START Supplied records
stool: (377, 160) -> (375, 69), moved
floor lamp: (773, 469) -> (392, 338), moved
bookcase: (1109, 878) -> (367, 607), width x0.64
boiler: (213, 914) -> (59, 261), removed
END Supplied records
START Supplied records
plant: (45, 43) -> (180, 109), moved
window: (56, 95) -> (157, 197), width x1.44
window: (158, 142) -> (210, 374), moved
END Supplied records
_Brief_
Could you repeat exactly the lines in the listing above from the one with "plant: (45, 43) -> (180, 109), moved" down to the one with "window: (158, 142) -> (210, 374), moved"? Include both of those lines.

_Exercise response_
plant: (45, 43) -> (180, 109), moved
window: (56, 95) -> (157, 197), width x1.44
window: (158, 142) -> (210, 374), moved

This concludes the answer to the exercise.